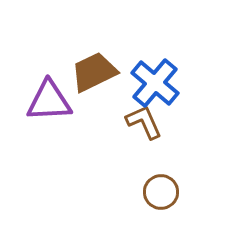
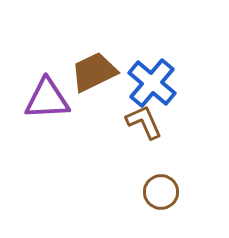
blue cross: moved 3 px left
purple triangle: moved 2 px left, 2 px up
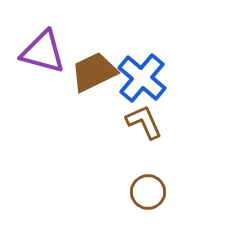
blue cross: moved 10 px left, 5 px up
purple triangle: moved 4 px left, 47 px up; rotated 18 degrees clockwise
brown circle: moved 13 px left
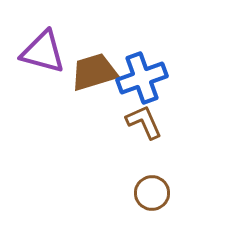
brown trapezoid: rotated 9 degrees clockwise
blue cross: rotated 30 degrees clockwise
brown circle: moved 4 px right, 1 px down
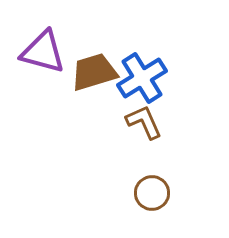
blue cross: rotated 12 degrees counterclockwise
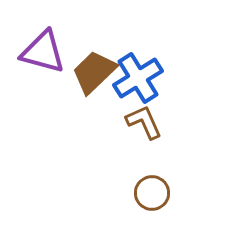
brown trapezoid: rotated 27 degrees counterclockwise
blue cross: moved 4 px left
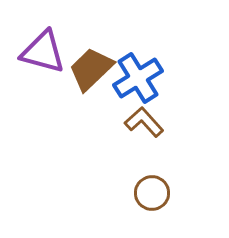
brown trapezoid: moved 3 px left, 3 px up
brown L-shape: rotated 18 degrees counterclockwise
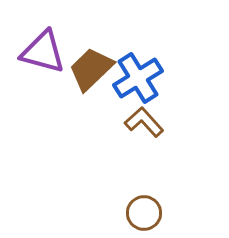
brown circle: moved 8 px left, 20 px down
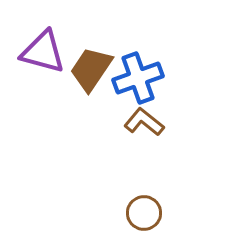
brown trapezoid: rotated 12 degrees counterclockwise
blue cross: rotated 12 degrees clockwise
brown L-shape: rotated 9 degrees counterclockwise
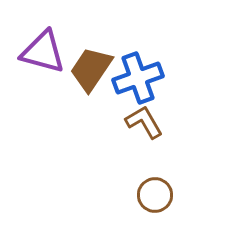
brown L-shape: rotated 21 degrees clockwise
brown circle: moved 11 px right, 18 px up
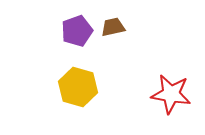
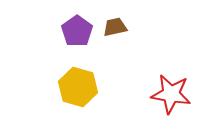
brown trapezoid: moved 2 px right
purple pentagon: rotated 16 degrees counterclockwise
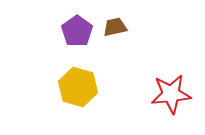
red star: rotated 15 degrees counterclockwise
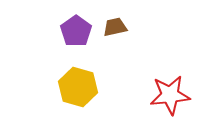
purple pentagon: moved 1 px left
red star: moved 1 px left, 1 px down
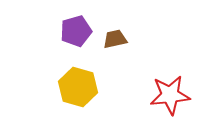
brown trapezoid: moved 12 px down
purple pentagon: rotated 20 degrees clockwise
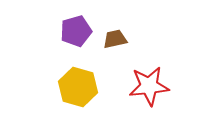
red star: moved 21 px left, 9 px up
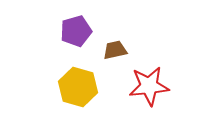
brown trapezoid: moved 11 px down
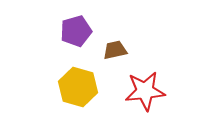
red star: moved 4 px left, 5 px down
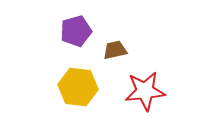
yellow hexagon: rotated 9 degrees counterclockwise
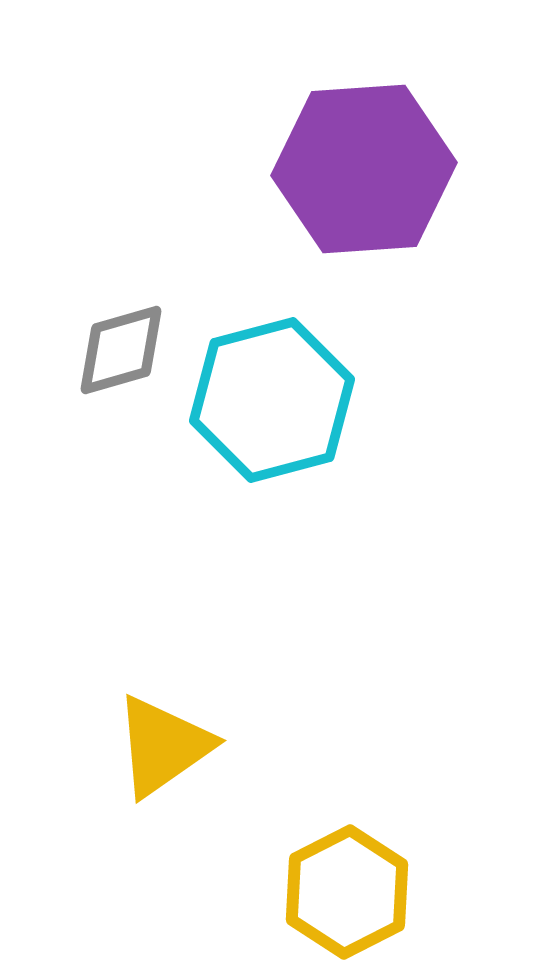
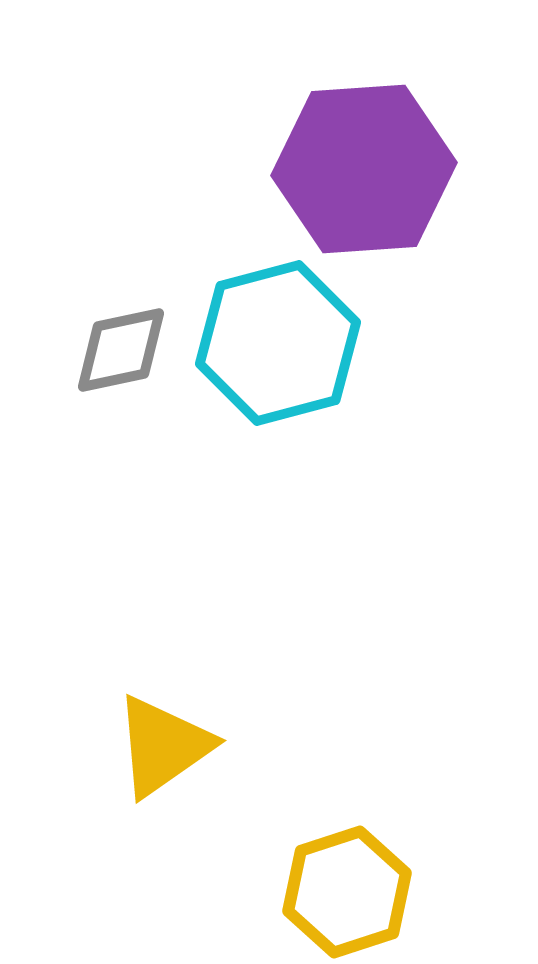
gray diamond: rotated 4 degrees clockwise
cyan hexagon: moved 6 px right, 57 px up
yellow hexagon: rotated 9 degrees clockwise
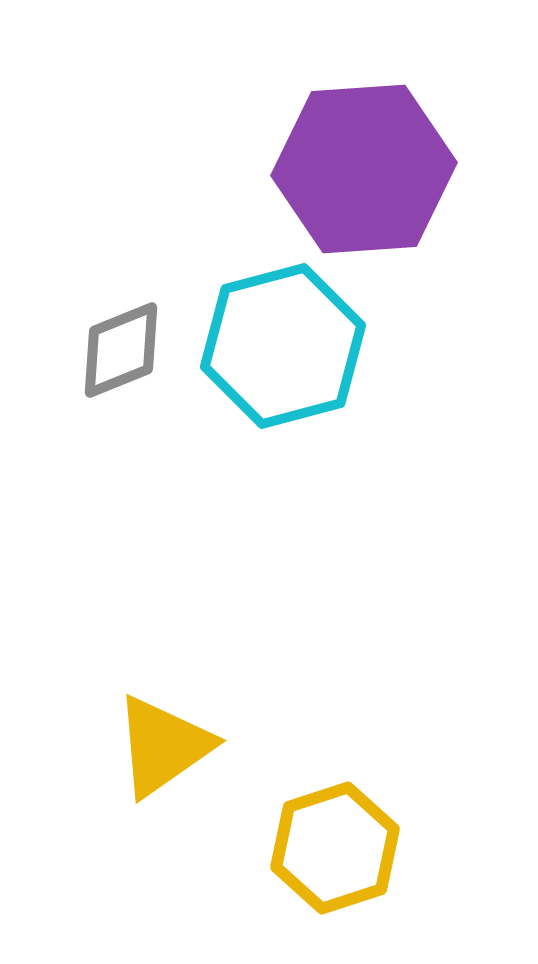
cyan hexagon: moved 5 px right, 3 px down
gray diamond: rotated 10 degrees counterclockwise
yellow hexagon: moved 12 px left, 44 px up
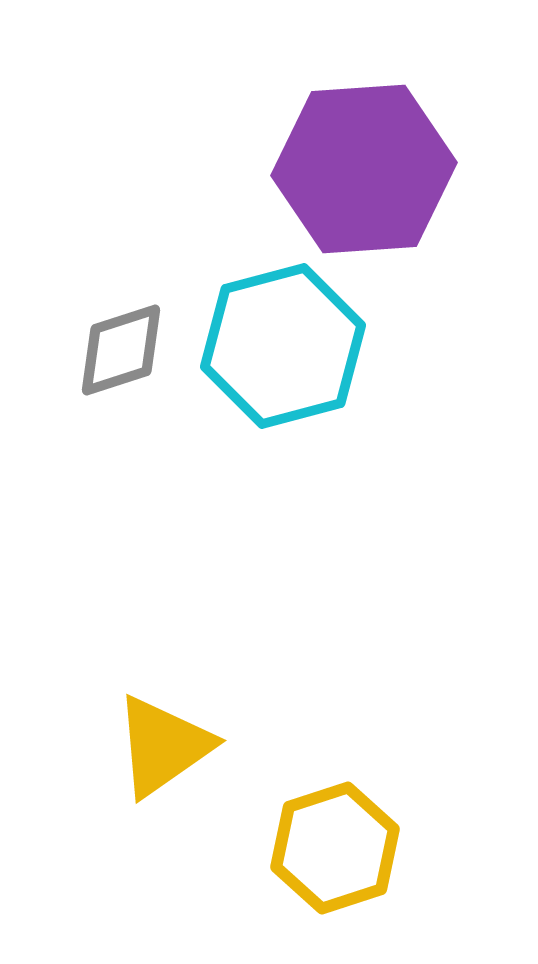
gray diamond: rotated 4 degrees clockwise
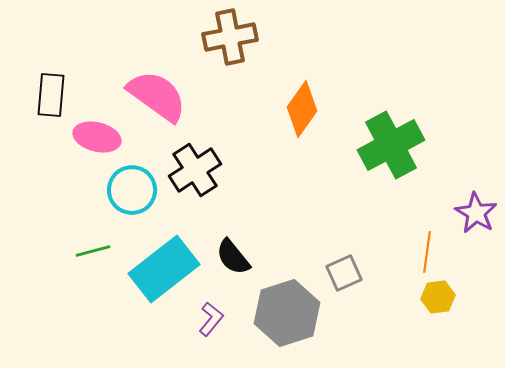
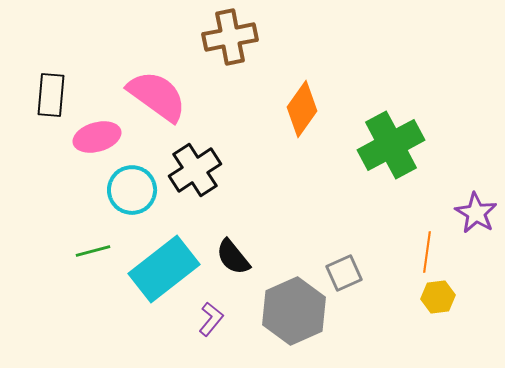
pink ellipse: rotated 30 degrees counterclockwise
gray hexagon: moved 7 px right, 2 px up; rotated 6 degrees counterclockwise
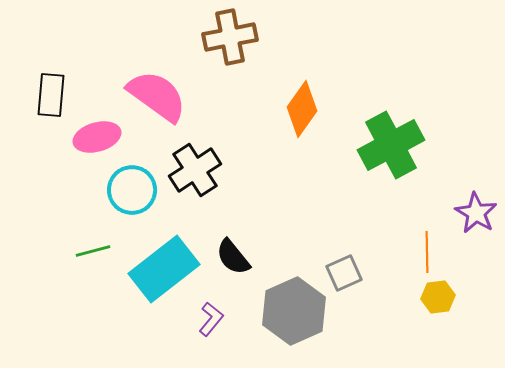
orange line: rotated 9 degrees counterclockwise
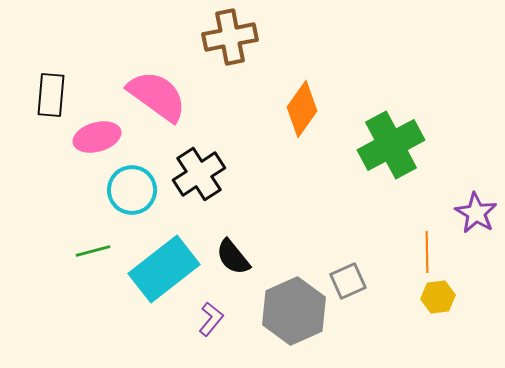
black cross: moved 4 px right, 4 px down
gray square: moved 4 px right, 8 px down
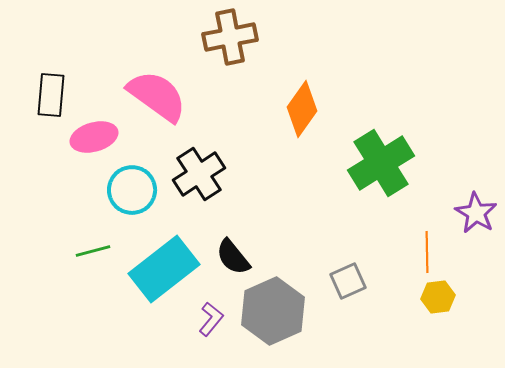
pink ellipse: moved 3 px left
green cross: moved 10 px left, 18 px down; rotated 4 degrees counterclockwise
gray hexagon: moved 21 px left
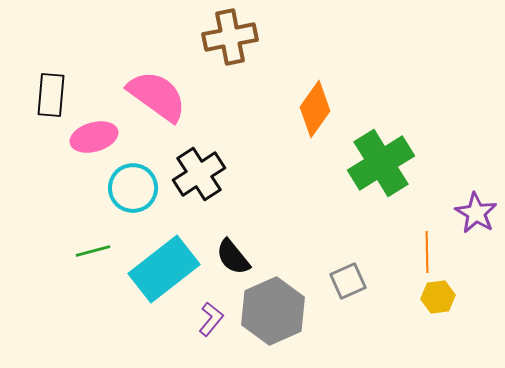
orange diamond: moved 13 px right
cyan circle: moved 1 px right, 2 px up
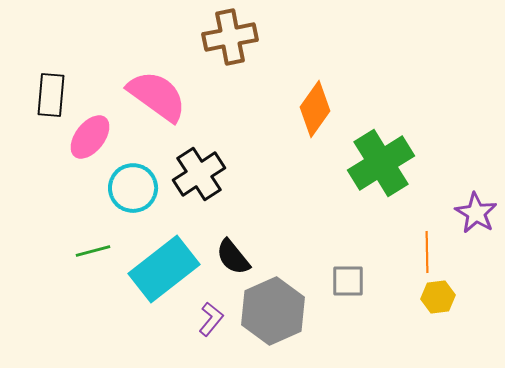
pink ellipse: moved 4 px left; rotated 36 degrees counterclockwise
gray square: rotated 24 degrees clockwise
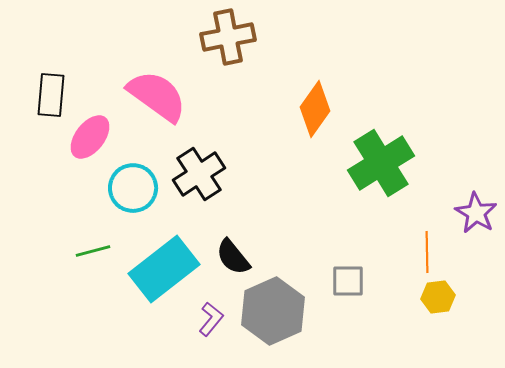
brown cross: moved 2 px left
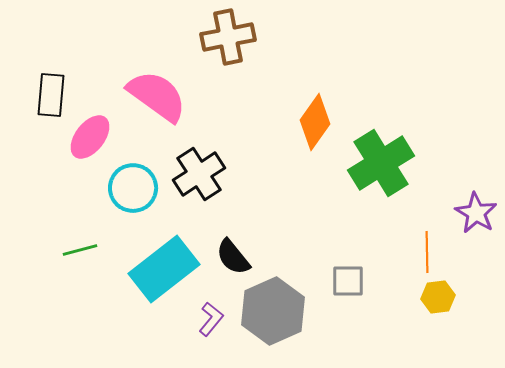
orange diamond: moved 13 px down
green line: moved 13 px left, 1 px up
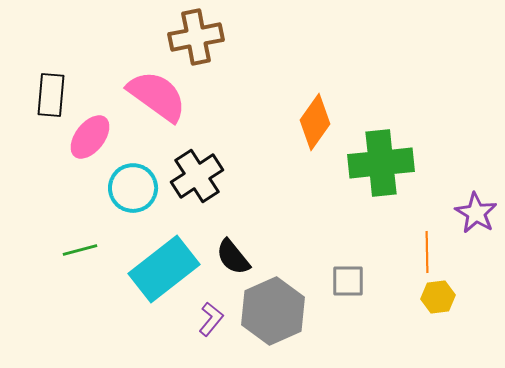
brown cross: moved 32 px left
green cross: rotated 26 degrees clockwise
black cross: moved 2 px left, 2 px down
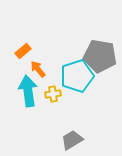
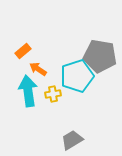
orange arrow: rotated 18 degrees counterclockwise
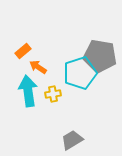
orange arrow: moved 2 px up
cyan pentagon: moved 3 px right, 3 px up
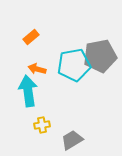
orange rectangle: moved 8 px right, 14 px up
gray pentagon: rotated 20 degrees counterclockwise
orange arrow: moved 1 px left, 2 px down; rotated 18 degrees counterclockwise
cyan pentagon: moved 6 px left, 8 px up; rotated 8 degrees clockwise
yellow cross: moved 11 px left, 31 px down
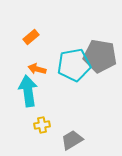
gray pentagon: rotated 20 degrees clockwise
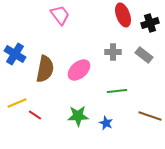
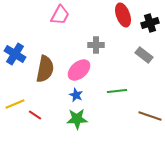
pink trapezoid: rotated 65 degrees clockwise
gray cross: moved 17 px left, 7 px up
yellow line: moved 2 px left, 1 px down
green star: moved 1 px left, 3 px down
blue star: moved 30 px left, 28 px up
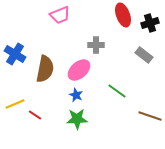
pink trapezoid: rotated 40 degrees clockwise
green line: rotated 42 degrees clockwise
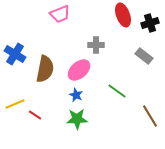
pink trapezoid: moved 1 px up
gray rectangle: moved 1 px down
brown line: rotated 40 degrees clockwise
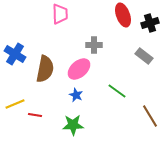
pink trapezoid: rotated 70 degrees counterclockwise
gray cross: moved 2 px left
pink ellipse: moved 1 px up
red line: rotated 24 degrees counterclockwise
green star: moved 4 px left, 6 px down
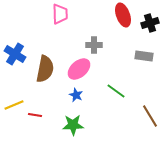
gray rectangle: rotated 30 degrees counterclockwise
green line: moved 1 px left
yellow line: moved 1 px left, 1 px down
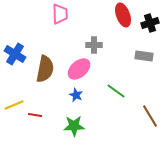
green star: moved 1 px right, 1 px down
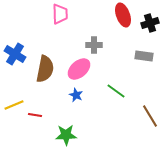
green star: moved 8 px left, 9 px down
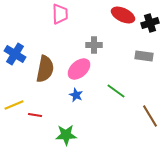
red ellipse: rotated 45 degrees counterclockwise
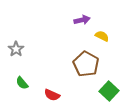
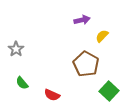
yellow semicircle: rotated 72 degrees counterclockwise
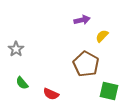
green square: rotated 30 degrees counterclockwise
red semicircle: moved 1 px left, 1 px up
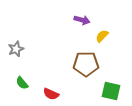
purple arrow: rotated 28 degrees clockwise
gray star: rotated 14 degrees clockwise
brown pentagon: rotated 30 degrees counterclockwise
green square: moved 2 px right
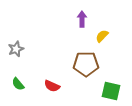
purple arrow: moved 1 px up; rotated 105 degrees counterclockwise
green semicircle: moved 4 px left, 1 px down
red semicircle: moved 1 px right, 8 px up
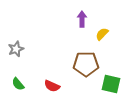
yellow semicircle: moved 2 px up
green square: moved 7 px up
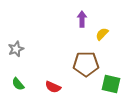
red semicircle: moved 1 px right, 1 px down
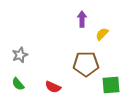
gray star: moved 4 px right, 6 px down
green square: moved 1 px down; rotated 18 degrees counterclockwise
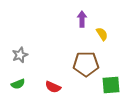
yellow semicircle: rotated 104 degrees clockwise
green semicircle: rotated 72 degrees counterclockwise
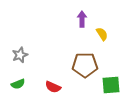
brown pentagon: moved 1 px left, 1 px down
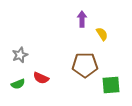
red semicircle: moved 12 px left, 9 px up
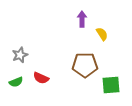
green semicircle: moved 2 px left, 2 px up
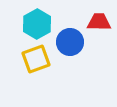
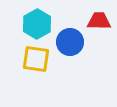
red trapezoid: moved 1 px up
yellow square: rotated 28 degrees clockwise
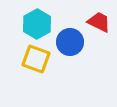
red trapezoid: moved 1 px down; rotated 25 degrees clockwise
yellow square: rotated 12 degrees clockwise
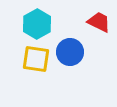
blue circle: moved 10 px down
yellow square: rotated 12 degrees counterclockwise
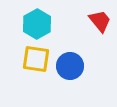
red trapezoid: moved 1 px right, 1 px up; rotated 25 degrees clockwise
blue circle: moved 14 px down
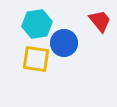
cyan hexagon: rotated 20 degrees clockwise
blue circle: moved 6 px left, 23 px up
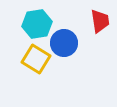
red trapezoid: rotated 30 degrees clockwise
yellow square: rotated 24 degrees clockwise
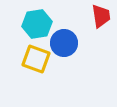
red trapezoid: moved 1 px right, 5 px up
yellow square: rotated 12 degrees counterclockwise
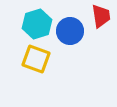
cyan hexagon: rotated 8 degrees counterclockwise
blue circle: moved 6 px right, 12 px up
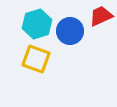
red trapezoid: rotated 105 degrees counterclockwise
****************
Reproduce everything from the line containing "red trapezoid: moved 1 px right, 1" down to the last line of the material above, leaving out the pictures.

red trapezoid: moved 1 px right, 1 px up; rotated 25 degrees clockwise
blue circle: moved 14 px down
cyan hexagon: rotated 20 degrees clockwise
blue circle: moved 6 px left, 23 px up
red trapezoid: rotated 30 degrees clockwise
yellow square: rotated 24 degrees clockwise
red trapezoid: moved 1 px right, 5 px up
yellow square: rotated 12 degrees counterclockwise
cyan hexagon: rotated 8 degrees counterclockwise
blue circle: moved 6 px right, 12 px up
red trapezoid: rotated 105 degrees counterclockwise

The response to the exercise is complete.